* Start EXERCISE MATERIALS *

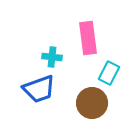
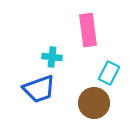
pink rectangle: moved 8 px up
brown circle: moved 2 px right
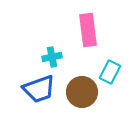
cyan cross: rotated 18 degrees counterclockwise
cyan rectangle: moved 1 px right, 1 px up
brown circle: moved 12 px left, 11 px up
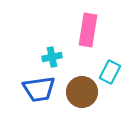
pink rectangle: rotated 16 degrees clockwise
blue trapezoid: rotated 12 degrees clockwise
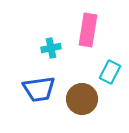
cyan cross: moved 1 px left, 9 px up
brown circle: moved 7 px down
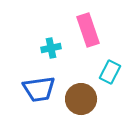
pink rectangle: rotated 28 degrees counterclockwise
brown circle: moved 1 px left
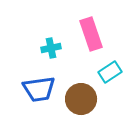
pink rectangle: moved 3 px right, 4 px down
cyan rectangle: rotated 30 degrees clockwise
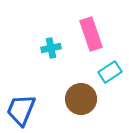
blue trapezoid: moved 18 px left, 21 px down; rotated 120 degrees clockwise
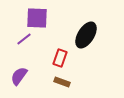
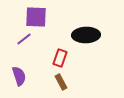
purple square: moved 1 px left, 1 px up
black ellipse: rotated 56 degrees clockwise
purple semicircle: rotated 126 degrees clockwise
brown rectangle: moved 1 px left; rotated 42 degrees clockwise
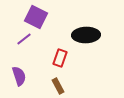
purple square: rotated 25 degrees clockwise
brown rectangle: moved 3 px left, 4 px down
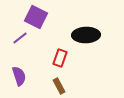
purple line: moved 4 px left, 1 px up
brown rectangle: moved 1 px right
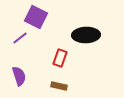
brown rectangle: rotated 49 degrees counterclockwise
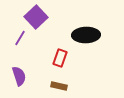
purple square: rotated 20 degrees clockwise
purple line: rotated 21 degrees counterclockwise
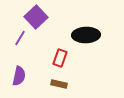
purple semicircle: rotated 30 degrees clockwise
brown rectangle: moved 2 px up
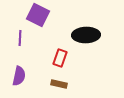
purple square: moved 2 px right, 2 px up; rotated 20 degrees counterclockwise
purple line: rotated 28 degrees counterclockwise
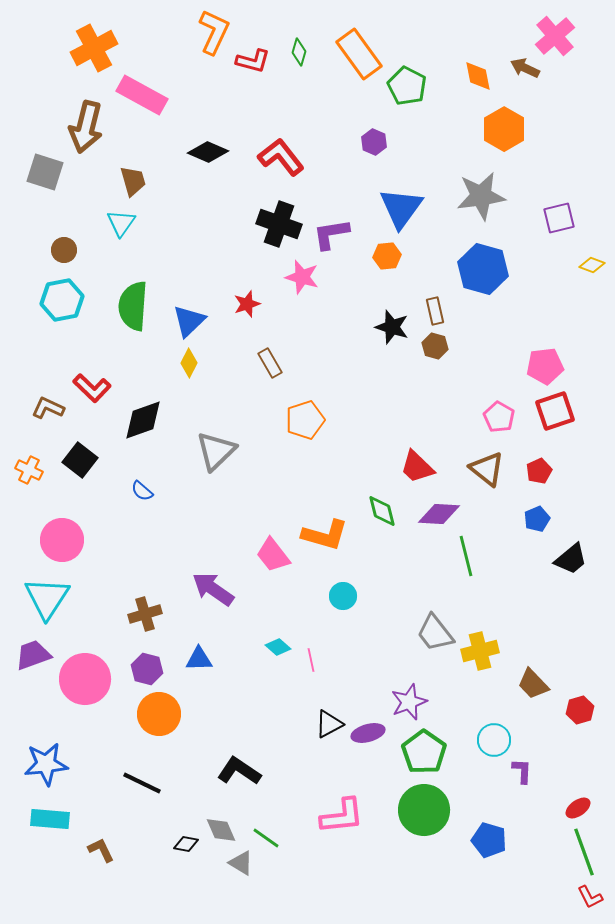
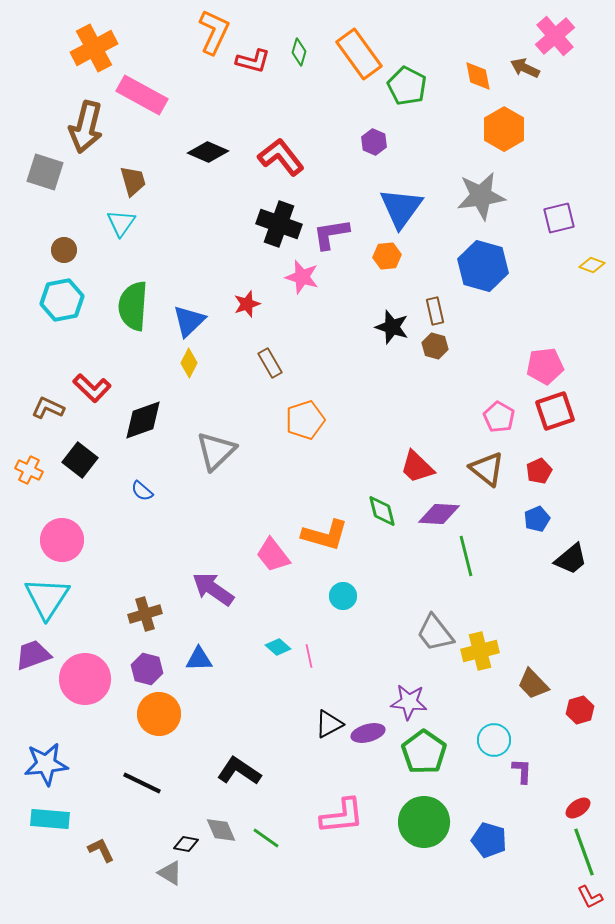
blue hexagon at (483, 269): moved 3 px up
pink line at (311, 660): moved 2 px left, 4 px up
purple star at (409, 702): rotated 27 degrees clockwise
green circle at (424, 810): moved 12 px down
gray triangle at (241, 863): moved 71 px left, 10 px down
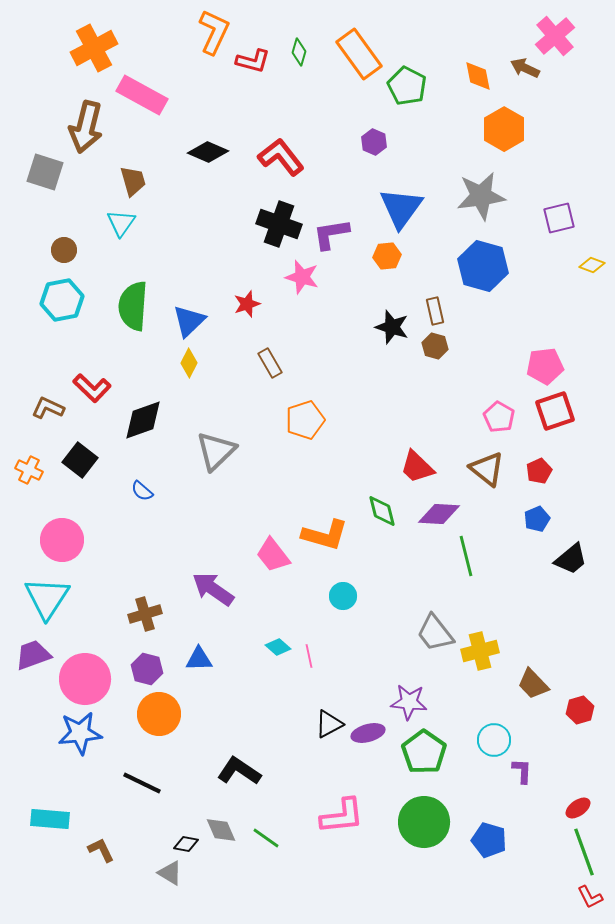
blue star at (46, 764): moved 34 px right, 31 px up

* End EXERCISE MATERIALS *

## WHAT TO WORK ON
Return the lines of the data, unchanged, from the one containing "cyan cross: moved 1 px left, 9 px up" through the end of the data, including both ends. Leave out the picture lines.

## SOLUTION TO THIS EXERCISE
cyan cross: moved 1 px left, 9 px up
brown circle: moved 7 px down
pink rectangle: rotated 28 degrees counterclockwise
brown circle: moved 1 px left
pink rectangle: moved 3 px right, 4 px down
cyan rectangle: rotated 30 degrees clockwise
blue trapezoid: moved 18 px left, 21 px down; rotated 120 degrees clockwise
purple square: moved 1 px left, 1 px up
black ellipse: rotated 56 degrees clockwise
purple semicircle: rotated 126 degrees clockwise
brown rectangle: moved 1 px left; rotated 42 degrees clockwise
purple square: rotated 25 degrees clockwise
brown rectangle: moved 3 px left, 4 px down
purple line: moved 4 px left, 1 px up
brown rectangle: moved 1 px right
brown rectangle: rotated 49 degrees counterclockwise
purple square: rotated 20 degrees clockwise
purple line: rotated 21 degrees counterclockwise
purple semicircle: rotated 30 degrees clockwise
brown rectangle: moved 2 px up
purple square: moved 2 px right, 2 px up; rotated 20 degrees counterclockwise
purple line: rotated 28 degrees counterclockwise
blue hexagon at (483, 269): moved 3 px up
pink line at (311, 660): moved 2 px left, 4 px up
purple star at (409, 702): rotated 27 degrees clockwise
green circle at (424, 810): moved 12 px down
gray triangle at (241, 863): moved 71 px left, 10 px down
blue star at (46, 764): moved 34 px right, 31 px up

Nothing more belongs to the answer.